Task description: Exact copy, no pictures: reproduce the lines from the one that holds "yellow ball: 3 -> 0" through the end of the entries.

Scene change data

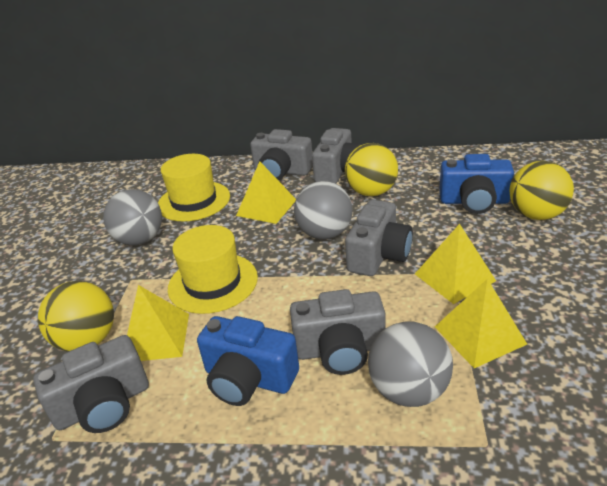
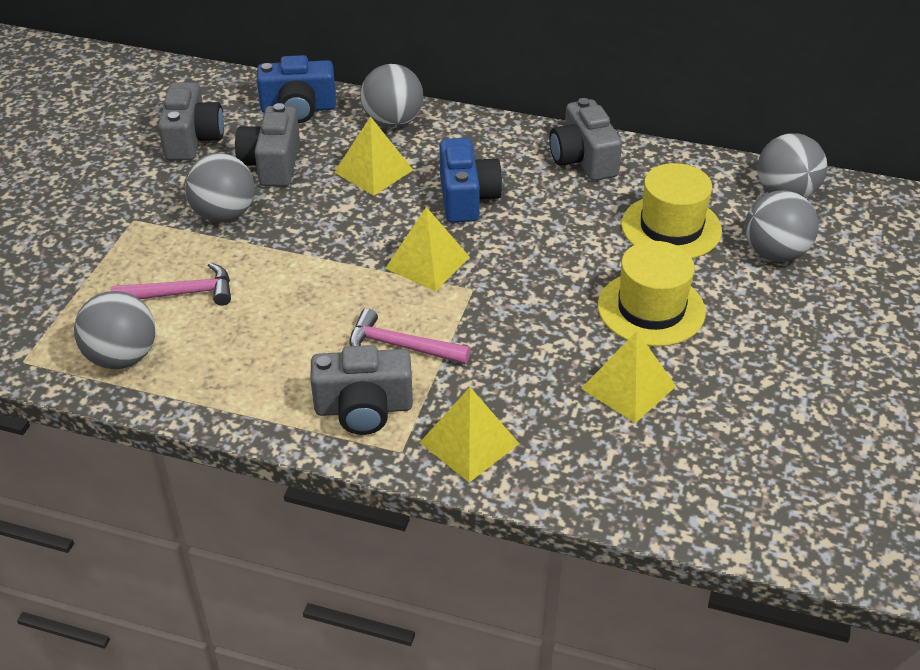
grey ball: 3 -> 5
grey camera: 5 -> 4
pink hammer: 0 -> 2
yellow ball: 3 -> 0

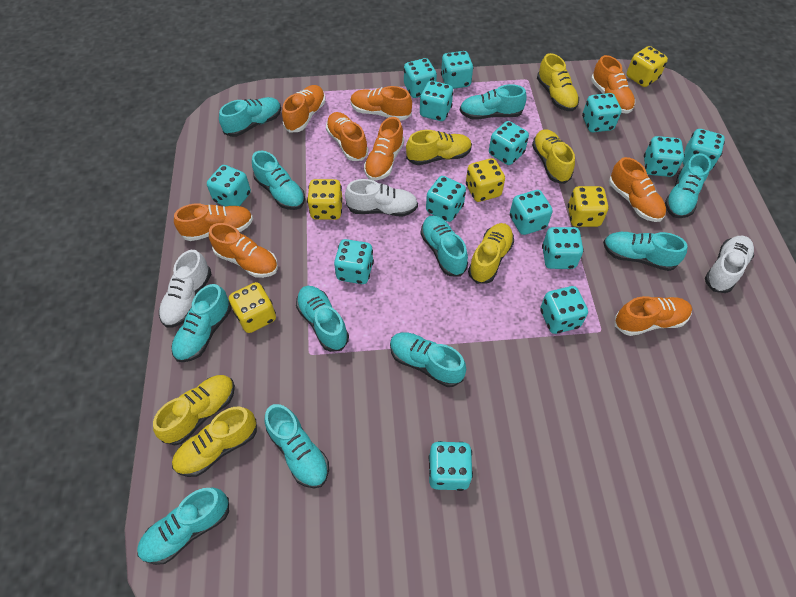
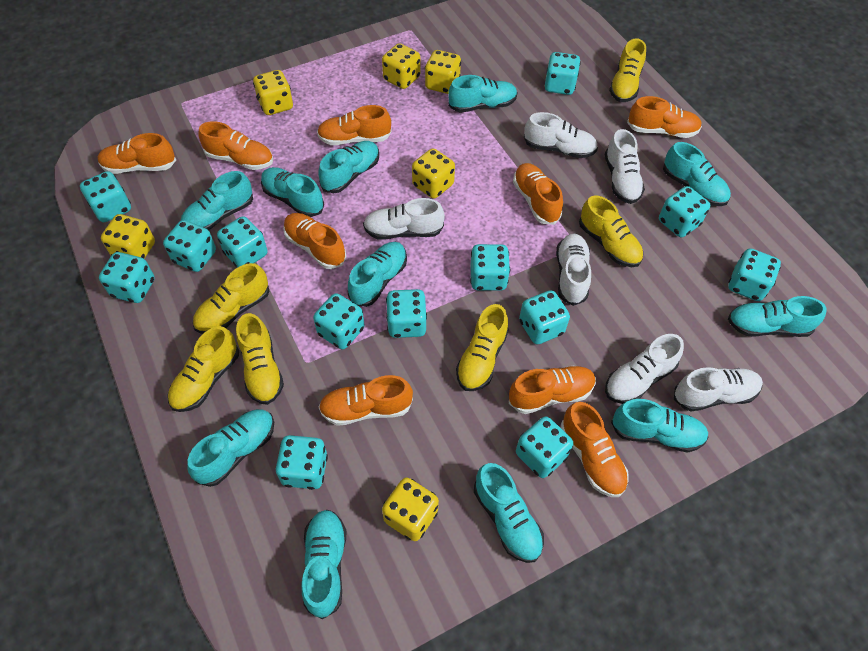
turquoise dice: 14 -> 13
white shoe: 3 -> 6
yellow dice: 5 -> 6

Output for this task:
yellow ball: 3 -> 0

turquoise dice: 14 -> 13
white shoe: 3 -> 6
yellow dice: 5 -> 6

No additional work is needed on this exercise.